(Stored data)
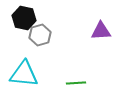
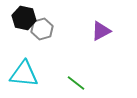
purple triangle: rotated 25 degrees counterclockwise
gray hexagon: moved 2 px right, 6 px up
green line: rotated 42 degrees clockwise
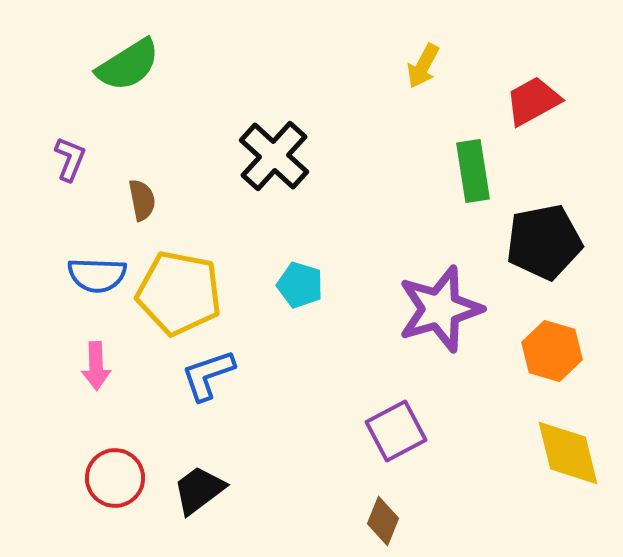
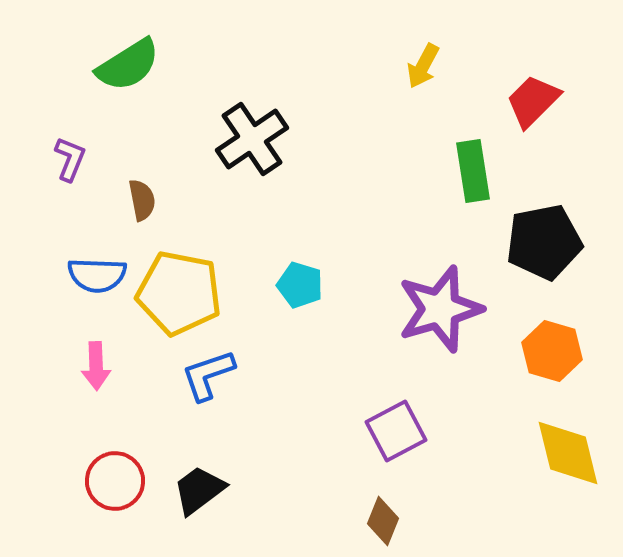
red trapezoid: rotated 16 degrees counterclockwise
black cross: moved 22 px left, 17 px up; rotated 14 degrees clockwise
red circle: moved 3 px down
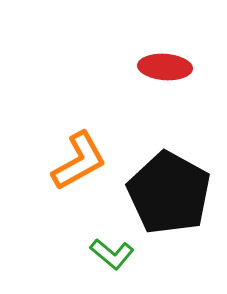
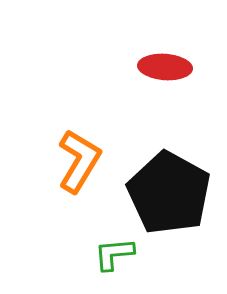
orange L-shape: rotated 30 degrees counterclockwise
green L-shape: moved 2 px right; rotated 135 degrees clockwise
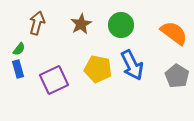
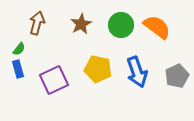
orange semicircle: moved 17 px left, 6 px up
blue arrow: moved 5 px right, 7 px down; rotated 8 degrees clockwise
gray pentagon: rotated 15 degrees clockwise
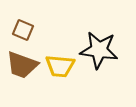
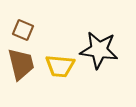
brown trapezoid: moved 1 px left, 1 px up; rotated 124 degrees counterclockwise
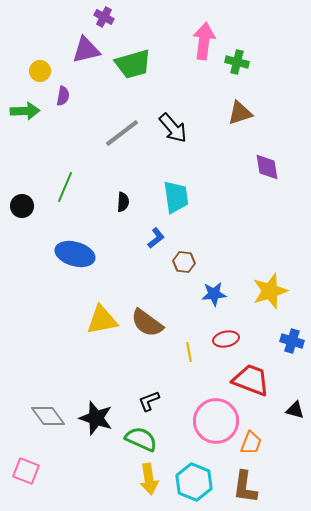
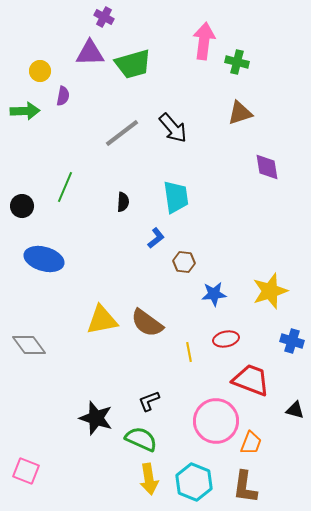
purple triangle: moved 4 px right, 3 px down; rotated 12 degrees clockwise
blue ellipse: moved 31 px left, 5 px down
gray diamond: moved 19 px left, 71 px up
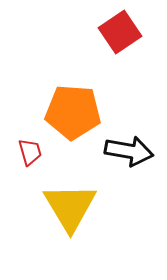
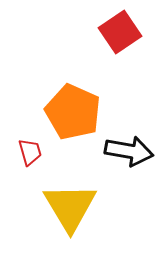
orange pentagon: rotated 20 degrees clockwise
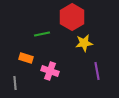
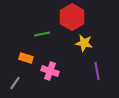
yellow star: rotated 18 degrees clockwise
gray line: rotated 40 degrees clockwise
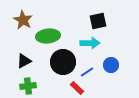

■ What you should do
Send back the data above verbatim, leaving out its pictures.

■ Written response
purple triangle: rotated 25 degrees counterclockwise
gray hexagon: moved 2 px right, 6 px up
green line: rotated 42 degrees clockwise
red trapezoid: rotated 16 degrees counterclockwise
black cross: moved 22 px left, 17 px up; rotated 14 degrees clockwise
red circle: moved 3 px down
orange L-shape: rotated 30 degrees counterclockwise
green L-shape: moved 2 px right; rotated 135 degrees clockwise
orange semicircle: moved 17 px left, 6 px up
blue arrow: moved 5 px right, 7 px down; rotated 8 degrees clockwise
gray pentagon: rotated 15 degrees clockwise
brown trapezoid: moved 1 px left, 1 px up; rotated 124 degrees counterclockwise
purple triangle: moved 4 px right, 3 px down; rotated 12 degrees clockwise
blue ellipse: moved 31 px left, 5 px down
gray diamond: moved 19 px left, 71 px up
orange pentagon: rotated 20 degrees clockwise
yellow star: rotated 18 degrees clockwise
gray line: rotated 40 degrees clockwise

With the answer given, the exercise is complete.